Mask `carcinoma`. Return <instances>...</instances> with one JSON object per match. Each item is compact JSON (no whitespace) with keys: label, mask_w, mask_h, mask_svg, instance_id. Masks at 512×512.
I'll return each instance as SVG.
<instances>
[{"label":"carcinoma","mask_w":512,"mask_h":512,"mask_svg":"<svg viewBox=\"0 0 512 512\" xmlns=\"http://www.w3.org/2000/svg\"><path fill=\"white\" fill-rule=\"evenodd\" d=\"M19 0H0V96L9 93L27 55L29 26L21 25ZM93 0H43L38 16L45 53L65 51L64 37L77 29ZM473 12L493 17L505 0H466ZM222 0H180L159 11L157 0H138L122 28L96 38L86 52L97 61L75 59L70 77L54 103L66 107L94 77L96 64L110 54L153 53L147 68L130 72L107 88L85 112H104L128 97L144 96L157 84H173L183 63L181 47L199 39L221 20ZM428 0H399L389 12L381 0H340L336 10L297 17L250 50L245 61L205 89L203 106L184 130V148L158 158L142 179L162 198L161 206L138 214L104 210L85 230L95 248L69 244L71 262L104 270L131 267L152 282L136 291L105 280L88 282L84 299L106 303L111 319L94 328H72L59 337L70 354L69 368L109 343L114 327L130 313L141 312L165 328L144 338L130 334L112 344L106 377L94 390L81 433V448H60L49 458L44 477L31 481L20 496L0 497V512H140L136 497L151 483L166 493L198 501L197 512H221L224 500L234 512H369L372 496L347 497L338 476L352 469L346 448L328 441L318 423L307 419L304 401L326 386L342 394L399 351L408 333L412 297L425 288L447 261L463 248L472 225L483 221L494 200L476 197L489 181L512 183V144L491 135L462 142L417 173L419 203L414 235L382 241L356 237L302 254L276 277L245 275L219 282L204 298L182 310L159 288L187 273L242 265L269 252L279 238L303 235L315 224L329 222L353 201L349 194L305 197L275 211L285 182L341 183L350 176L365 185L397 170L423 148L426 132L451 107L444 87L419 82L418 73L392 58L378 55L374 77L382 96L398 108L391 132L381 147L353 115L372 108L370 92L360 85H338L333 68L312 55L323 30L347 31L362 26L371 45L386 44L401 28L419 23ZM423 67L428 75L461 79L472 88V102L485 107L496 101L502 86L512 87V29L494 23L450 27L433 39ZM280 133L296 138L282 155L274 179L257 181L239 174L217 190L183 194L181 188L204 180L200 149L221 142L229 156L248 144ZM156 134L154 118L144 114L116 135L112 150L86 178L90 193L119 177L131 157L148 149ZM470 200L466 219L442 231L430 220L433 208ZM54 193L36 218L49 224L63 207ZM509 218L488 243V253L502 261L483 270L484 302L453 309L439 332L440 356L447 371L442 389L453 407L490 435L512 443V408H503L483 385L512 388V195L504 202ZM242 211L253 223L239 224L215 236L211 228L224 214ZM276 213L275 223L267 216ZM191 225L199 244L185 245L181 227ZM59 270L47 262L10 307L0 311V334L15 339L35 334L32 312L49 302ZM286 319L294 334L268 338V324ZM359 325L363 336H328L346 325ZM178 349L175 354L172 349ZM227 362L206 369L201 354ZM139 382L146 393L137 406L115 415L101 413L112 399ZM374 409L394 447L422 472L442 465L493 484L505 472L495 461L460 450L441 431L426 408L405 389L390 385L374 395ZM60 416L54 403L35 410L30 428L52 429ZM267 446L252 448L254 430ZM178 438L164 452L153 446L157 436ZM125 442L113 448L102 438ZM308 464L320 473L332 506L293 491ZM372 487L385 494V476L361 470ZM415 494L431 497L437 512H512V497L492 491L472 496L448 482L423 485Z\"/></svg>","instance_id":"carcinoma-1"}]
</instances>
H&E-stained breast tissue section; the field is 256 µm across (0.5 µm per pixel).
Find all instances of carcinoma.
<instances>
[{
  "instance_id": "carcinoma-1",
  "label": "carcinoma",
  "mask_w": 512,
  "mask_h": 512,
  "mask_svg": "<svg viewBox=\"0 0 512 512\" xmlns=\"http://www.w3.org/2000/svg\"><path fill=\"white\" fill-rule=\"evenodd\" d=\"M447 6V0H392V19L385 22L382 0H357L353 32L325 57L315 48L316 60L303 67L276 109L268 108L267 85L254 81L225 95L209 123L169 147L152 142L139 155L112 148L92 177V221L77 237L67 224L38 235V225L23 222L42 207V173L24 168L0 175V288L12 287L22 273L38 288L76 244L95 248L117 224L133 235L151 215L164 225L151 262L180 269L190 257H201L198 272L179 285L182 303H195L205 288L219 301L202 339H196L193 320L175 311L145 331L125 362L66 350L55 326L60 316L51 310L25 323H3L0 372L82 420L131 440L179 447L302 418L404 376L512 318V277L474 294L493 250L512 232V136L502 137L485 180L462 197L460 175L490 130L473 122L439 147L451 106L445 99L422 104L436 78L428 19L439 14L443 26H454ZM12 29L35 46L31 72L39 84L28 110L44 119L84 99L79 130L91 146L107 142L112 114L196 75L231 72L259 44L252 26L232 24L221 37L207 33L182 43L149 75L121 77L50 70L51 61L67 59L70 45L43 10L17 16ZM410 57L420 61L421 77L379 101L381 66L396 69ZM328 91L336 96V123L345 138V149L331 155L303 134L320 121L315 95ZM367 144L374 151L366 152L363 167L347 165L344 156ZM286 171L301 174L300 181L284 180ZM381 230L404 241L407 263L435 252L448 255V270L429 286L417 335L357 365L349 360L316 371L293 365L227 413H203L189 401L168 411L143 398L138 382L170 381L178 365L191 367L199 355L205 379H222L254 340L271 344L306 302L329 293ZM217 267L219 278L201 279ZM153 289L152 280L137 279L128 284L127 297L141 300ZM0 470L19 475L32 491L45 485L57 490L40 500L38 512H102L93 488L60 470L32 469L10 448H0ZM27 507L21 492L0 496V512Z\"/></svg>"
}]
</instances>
- - - - -
Each entry is to be returned in full, character for character.

● Expected output:
Mask `carcinoma`. Return <instances>...</instances> with one JSON object per match. Each item is compact JSON (no whitespace) with keys: label, mask_w, mask_h, mask_svg, instance_id. Masks at 512×512.
I'll return each instance as SVG.
<instances>
[{"label":"carcinoma","mask_w":512,"mask_h":512,"mask_svg":"<svg viewBox=\"0 0 512 512\" xmlns=\"http://www.w3.org/2000/svg\"><path fill=\"white\" fill-rule=\"evenodd\" d=\"M19 0H0V96L9 93L27 55L29 26L21 25ZM93 0H43L38 16L45 53L65 51L64 37L77 29ZM473 12L493 17L505 0H466ZM222 0H180L159 11L157 0H138L122 28L96 38L86 52L97 61L75 59L70 77L54 103L66 107L94 77L96 64L110 54L153 53L147 68L130 72L107 88L85 112H104L128 97L144 96L157 84H173L183 63L181 47L199 39L221 20ZM428 0H399L389 12L381 0H340L336 10L297 17L250 50L245 61L205 89L203 106L184 130V148L158 158L142 179L162 198L161 206L138 214L104 210L85 230L95 248L69 244L71 262L104 270L131 267L152 282L136 291L105 280L88 282L84 299L106 303L111 319L94 328H72L59 337L70 354L69 368L109 343L114 327L130 313L141 312L165 328L144 338L130 334L112 344L106 377L94 390L81 433V448H60L49 458L44 477L31 481L20 496L0 497V512H140L136 497L151 483L166 493L198 501L197 512H221L224 500L234 512H369L372 496L347 497L338 476L352 469L346 448L328 441L318 423L307 419L304 401L326 386L342 394L399 351L408 333L412 297L425 288L447 261L463 248L472 225L483 221L494 200L476 197L489 181L512 183V144L491 135L462 142L417 173L419 203L414 235L382 241L356 237L302 254L276 277L245 275L219 282L204 298L182 310L159 288L187 273L242 265L269 252L279 238L303 235L315 224L329 222L353 201L349 194L305 197L275 211L285 182L341 183L350 176L365 185L397 170L423 148L426 132L451 107L444 87L419 82L418 73L392 58L378 55L374 77L382 96L398 108L391 132L381 147L353 115L372 108L370 92L360 85H338L333 68L312 55L323 30L347 31L362 26L371 45L386 44L401 28L419 23ZM423 67L428 75L461 79L472 88V102L485 107L496 101L502 86L512 87V29L494 23L450 27L433 39ZM280 133L296 138L282 155L274 179L257 181L239 174L217 190L183 194L181 188L204 180L200 149L221 142L229 156L248 144ZM156 134L154 118L144 114L116 135L112 150L86 178L90 193L119 177L131 157L148 149ZM470 200L466 219L442 231L430 220L433 208ZM54 193L36 218L49 224L63 207ZM509 218L488 243V253L502 261L483 270L484 302L453 309L439 332L440 356L447 371L442 389L453 407L490 435L512 443V408H503L483 385L512 388V195L504 202ZM242 211L253 223L239 224L215 236L211 228L224 214ZM276 213L275 223L267 216ZM191 225L199 244L185 245L181 227ZM59 270L47 262L10 307L0 311V334L15 339L35 334L32 312L49 302ZM286 319L294 334L268 338V324ZM359 325L363 336H328L346 325ZM178 349L175 354L172 349ZM227 362L206 369L201 354ZM139 382L146 393L137 406L115 415L101 413L112 399ZM374 409L394 447L422 472L442 465L493 484L505 472L495 461L460 450L441 431L426 408L405 389L390 385L374 395ZM60 416L54 403L35 410L30 428L52 429ZM267 446L252 448L254 430ZM178 438L164 452L153 446L157 436ZM125 442L113 448L102 438ZM308 464L320 473L332 506L293 491ZM372 487L385 494V476L361 470ZM415 494L431 497L437 512H512V497L492 491L472 496L448 482L423 485Z\"/></svg>","instance_id":"carcinoma-1"}]
</instances>
H&E-stained breast tissue section; the field is 256 µm across (0.5 µm per pixel).
Find all instances of carcinoma.
<instances>
[{
  "instance_id": "carcinoma-1",
  "label": "carcinoma",
  "mask_w": 512,
  "mask_h": 512,
  "mask_svg": "<svg viewBox=\"0 0 512 512\" xmlns=\"http://www.w3.org/2000/svg\"><path fill=\"white\" fill-rule=\"evenodd\" d=\"M447 6V0H392V19L385 22L382 0H357L353 32L325 57L315 48L316 60L303 67L276 109L268 108L267 85L254 81L225 95L209 123L169 147L152 142L139 155L112 148L92 177V221L77 237L67 224L38 235V225L23 222L42 207V173L24 168L0 175V288L12 287L22 273L38 288L76 244L95 248L117 224L133 235L151 215L164 225L151 262L180 269L190 257H201L198 272L179 285L182 303H195L205 288L219 301L202 339H196L193 320L175 311L145 331L125 362L66 350L55 326L60 316L51 310L25 323H3L0 372L82 420L131 440L179 447L302 418L404 376L512 318V277L474 294L493 250L512 232V136L502 137L485 180L462 197L460 175L490 130L473 122L439 147L451 106L445 99L422 104L436 78L428 19L439 14L443 26H454ZM12 29L35 46L31 72L39 84L28 110L44 119L84 99L79 130L91 146L107 142L112 114L196 75L231 72L259 44L252 26L232 24L221 37L207 33L182 43L149 75L121 77L50 70L51 61L67 59L70 45L43 10L17 16ZM410 57L420 61L421 77L379 101L381 66L396 69ZM328 91L336 96V123L345 138V149L331 155L303 134L320 121L315 95ZM367 144L374 151L366 152L363 167L347 165L344 156ZM286 171L301 174L300 181L284 180ZM381 230L404 241L407 263L435 252L448 255V270L429 286L417 335L357 365L349 360L316 371L293 365L227 413H203L189 401L168 411L143 398L138 382L170 381L178 365L191 367L199 355L205 379H222L254 340L271 344L306 302L329 293ZM217 267L219 278L201 279ZM153 289L152 280L137 279L128 284L127 297L141 300ZM0 470L19 475L32 491L45 485L57 490L40 500L38 512H102L93 488L60 470L32 469L10 448H0ZM27 507L21 492L0 496V512Z\"/></svg>"
}]
</instances>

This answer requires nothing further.